• **INSTRUCTIONS TO FOLLOW**
Every line of the following records that includes "none" should be copied.

****

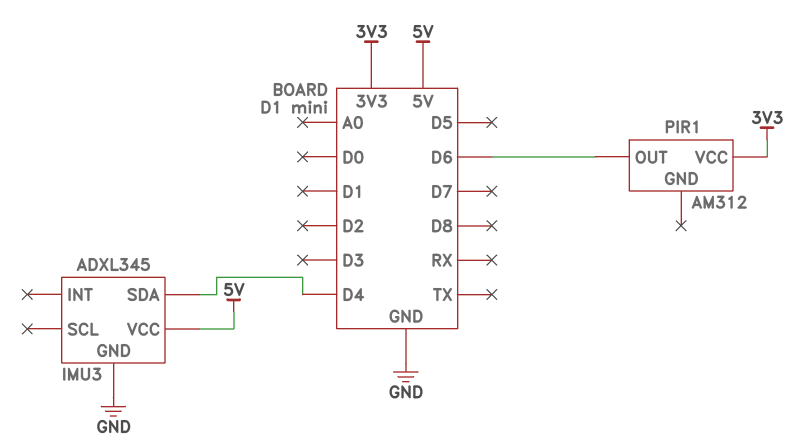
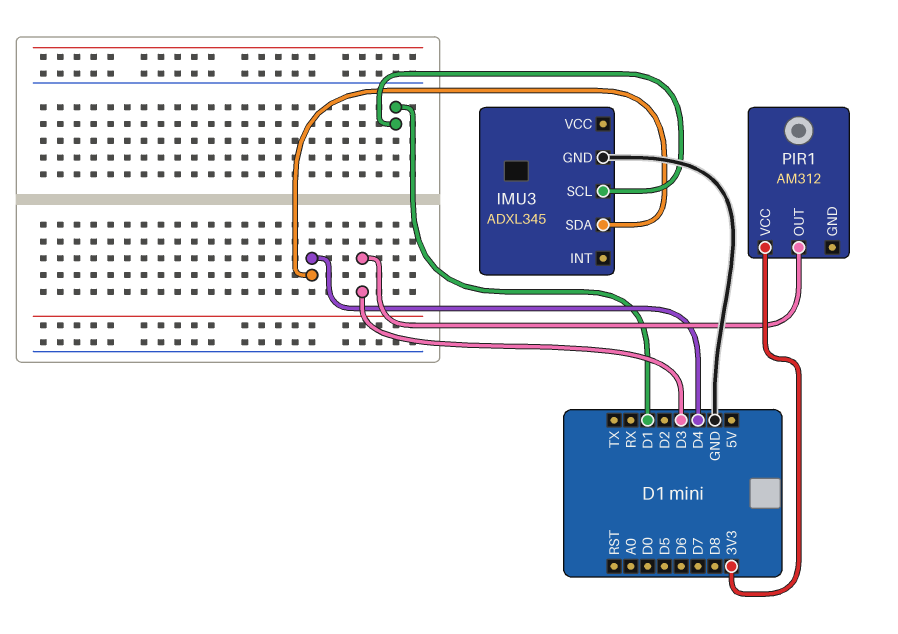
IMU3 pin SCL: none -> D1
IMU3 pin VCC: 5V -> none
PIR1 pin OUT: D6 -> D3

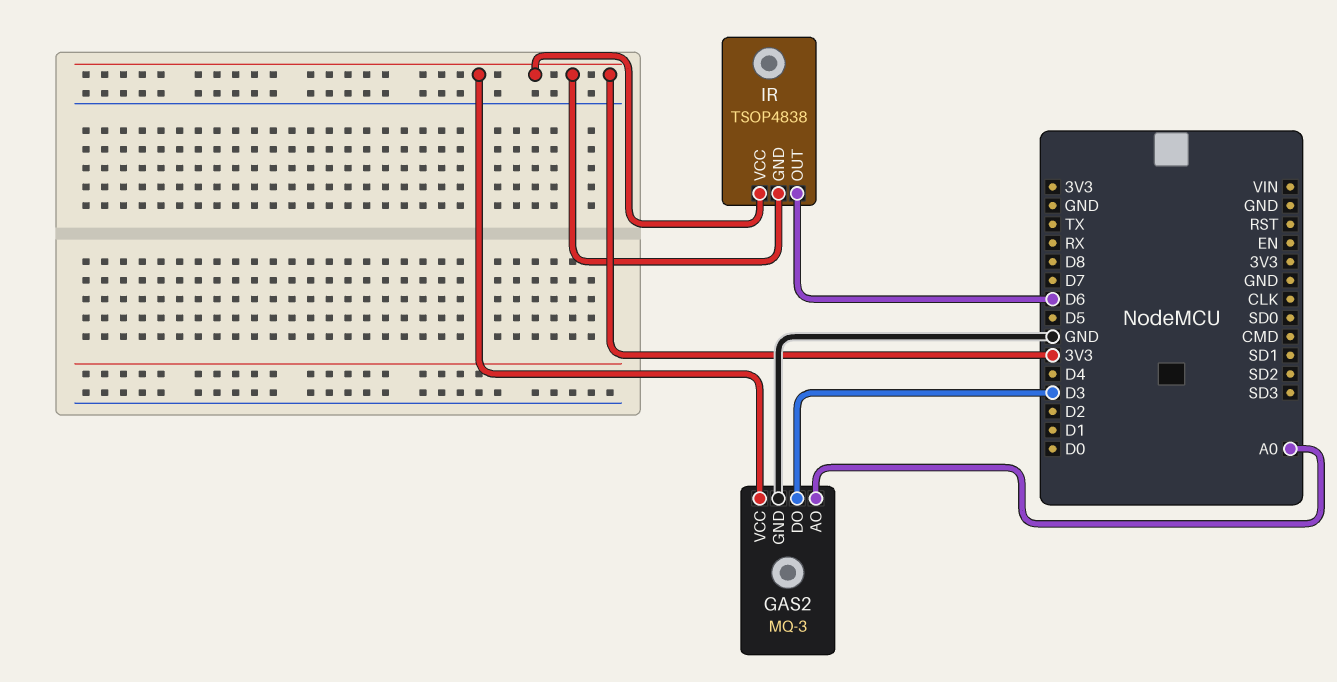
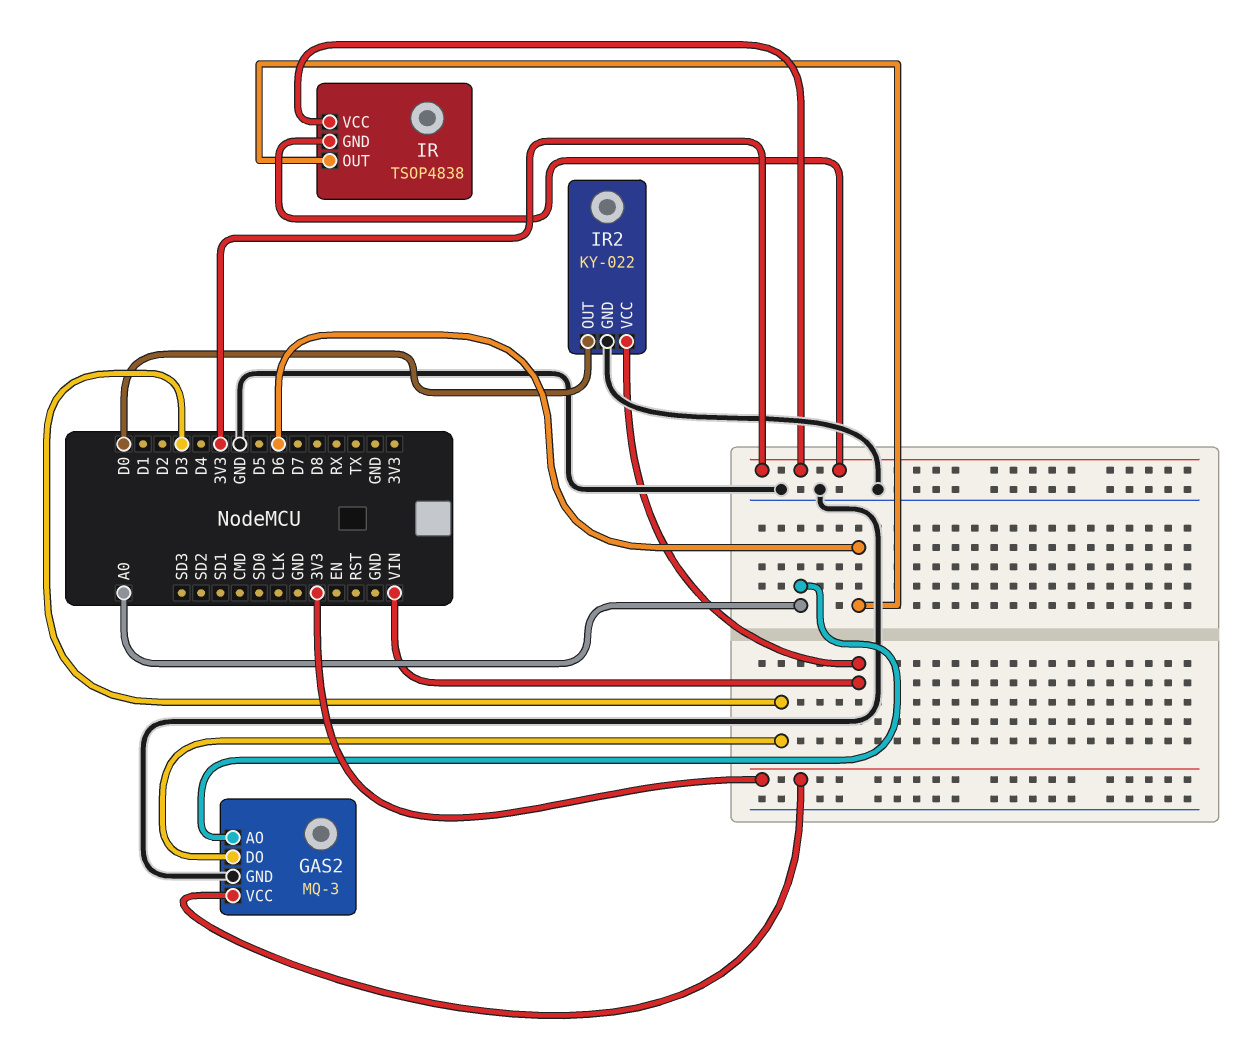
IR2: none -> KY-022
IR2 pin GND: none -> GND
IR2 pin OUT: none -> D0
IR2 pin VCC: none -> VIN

****

• **SOLUTION TO THE PROBLEM**
IMU3 pin SCL: none -> D1
IMU3 pin VCC: 5V -> none
IR2: none -> KY-022
IR2 pin GND: none -> GND
IR2 pin OUT: none -> D0
IR2 pin VCC: none -> VIN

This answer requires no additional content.